─── Provided records
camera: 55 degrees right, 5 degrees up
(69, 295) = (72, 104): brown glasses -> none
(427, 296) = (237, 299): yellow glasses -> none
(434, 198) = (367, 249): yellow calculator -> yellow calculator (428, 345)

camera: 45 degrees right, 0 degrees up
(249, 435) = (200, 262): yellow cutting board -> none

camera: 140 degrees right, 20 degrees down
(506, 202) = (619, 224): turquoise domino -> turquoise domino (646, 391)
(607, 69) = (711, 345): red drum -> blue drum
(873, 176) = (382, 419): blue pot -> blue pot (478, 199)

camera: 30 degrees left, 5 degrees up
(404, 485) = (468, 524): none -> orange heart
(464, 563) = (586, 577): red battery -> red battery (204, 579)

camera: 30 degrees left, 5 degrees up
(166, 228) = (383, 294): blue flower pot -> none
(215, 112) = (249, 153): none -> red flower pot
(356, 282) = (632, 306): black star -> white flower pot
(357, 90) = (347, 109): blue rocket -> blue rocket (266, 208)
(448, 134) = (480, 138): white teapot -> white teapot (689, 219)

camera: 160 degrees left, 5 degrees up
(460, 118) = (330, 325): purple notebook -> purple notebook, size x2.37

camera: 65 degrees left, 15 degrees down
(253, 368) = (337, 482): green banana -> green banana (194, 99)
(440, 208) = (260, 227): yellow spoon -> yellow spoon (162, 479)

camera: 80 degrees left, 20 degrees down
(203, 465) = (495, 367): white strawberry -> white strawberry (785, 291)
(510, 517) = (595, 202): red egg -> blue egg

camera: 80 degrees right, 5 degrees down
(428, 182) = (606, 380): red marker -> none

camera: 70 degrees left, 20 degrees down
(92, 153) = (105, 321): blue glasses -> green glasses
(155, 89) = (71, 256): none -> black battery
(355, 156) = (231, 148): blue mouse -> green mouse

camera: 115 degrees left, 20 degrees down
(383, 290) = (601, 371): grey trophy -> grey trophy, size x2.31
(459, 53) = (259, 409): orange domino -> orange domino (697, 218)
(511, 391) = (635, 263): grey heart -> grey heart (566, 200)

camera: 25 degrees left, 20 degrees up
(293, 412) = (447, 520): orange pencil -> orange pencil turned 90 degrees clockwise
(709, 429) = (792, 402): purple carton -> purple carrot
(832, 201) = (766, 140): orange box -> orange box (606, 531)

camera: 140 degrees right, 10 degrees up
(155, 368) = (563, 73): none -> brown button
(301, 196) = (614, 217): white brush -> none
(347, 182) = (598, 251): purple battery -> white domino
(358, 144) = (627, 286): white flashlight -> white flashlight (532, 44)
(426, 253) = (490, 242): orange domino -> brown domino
──────
What you should do:
Nothing should be altered. Set down all the data again.

Solution to this task:
camera: 55 degrees right, 5 degrees up
(69, 295) = (72, 104): brown glasses -> none
(427, 296) = (237, 299): yellow glasses -> none
(434, 198) = (367, 249): yellow calculator -> yellow calculator (428, 345)

camera: 45 degrees right, 0 degrees up
(249, 435) = (200, 262): yellow cutting board -> none

camera: 140 degrees right, 20 degrees down
(506, 202) = (619, 224): turquoise domino -> turquoise domino (646, 391)
(607, 69) = (711, 345): red drum -> blue drum
(873, 176) = (382, 419): blue pot -> blue pot (478, 199)

camera: 30 degrees left, 5 degrees up
(404, 485) = (468, 524): none -> orange heart
(464, 563) = (586, 577): red battery -> red battery (204, 579)

camera: 30 degrees left, 5 degrees up
(166, 228) = (383, 294): blue flower pot -> none
(215, 112) = (249, 153): none -> red flower pot
(356, 282) = (632, 306): black star -> white flower pot
(357, 90) = (347, 109): blue rocket -> blue rocket (266, 208)
(448, 134) = (480, 138): white teapot -> white teapot (689, 219)

camera: 160 degrees left, 5 degrees up
(460, 118) = (330, 325): purple notebook -> purple notebook, size x2.37

camera: 65 degrees left, 15 degrees down
(253, 368) = (337, 482): green banana -> green banana (194, 99)
(440, 208) = (260, 227): yellow spoon -> yellow spoon (162, 479)

camera: 80 degrees left, 20 degrees down
(203, 465) = (495, 367): white strawberry -> white strawberry (785, 291)
(510, 517) = (595, 202): red egg -> blue egg

camera: 80 degrees right, 5 degrees down
(428, 182) = (606, 380): red marker -> none

camera: 70 degrees left, 20 degrees down
(92, 153) = (105, 321): blue glasses -> green glasses
(155, 89) = (71, 256): none -> black battery
(355, 156) = (231, 148): blue mouse -> green mouse

camera: 115 degrees left, 20 degrees down
(383, 290) = (601, 371): grey trophy -> grey trophy, size x2.31
(459, 53) = (259, 409): orange domino -> orange domino (697, 218)
(511, 391) = (635, 263): grey heart -> grey heart (566, 200)

camera: 25 degrees left, 20 degrees up
(293, 412) = (447, 520): orange pencil -> orange pencil turned 90 degrees clockwise
(709, 429) = (792, 402): purple carton -> purple carrot
(832, 201) = (766, 140): orange box -> orange box (606, 531)

camera: 140 degrees right, 10 degrees up
(155, 368) = (563, 73): none -> brown button
(301, 196) = (614, 217): white brush -> none
(347, 182) = (598, 251): purple battery -> white domino
(358, 144) = (627, 286): white flashlight -> white flashlight (532, 44)
(426, 253) = (490, 242): orange domino -> brown domino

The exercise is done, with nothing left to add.